**Exercise**
Below are the records. Reproduce the line that contains "brown headphones [478,235,561,302]" and every line after it to the end, exactly and alone.

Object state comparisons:

┏━━

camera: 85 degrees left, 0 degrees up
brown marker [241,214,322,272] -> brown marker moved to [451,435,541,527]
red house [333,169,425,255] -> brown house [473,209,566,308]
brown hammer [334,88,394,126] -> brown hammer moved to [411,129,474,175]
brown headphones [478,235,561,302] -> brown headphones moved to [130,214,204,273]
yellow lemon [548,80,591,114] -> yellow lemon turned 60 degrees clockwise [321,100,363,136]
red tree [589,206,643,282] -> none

┗━━

**Task output**
brown headphones [478,235,561,302] -> brown headphones moved to [130,214,204,273]
yellow lemon [548,80,591,114] -> yellow lemon turned 60 degrees clockwise [321,100,363,136]
red tree [589,206,643,282] -> none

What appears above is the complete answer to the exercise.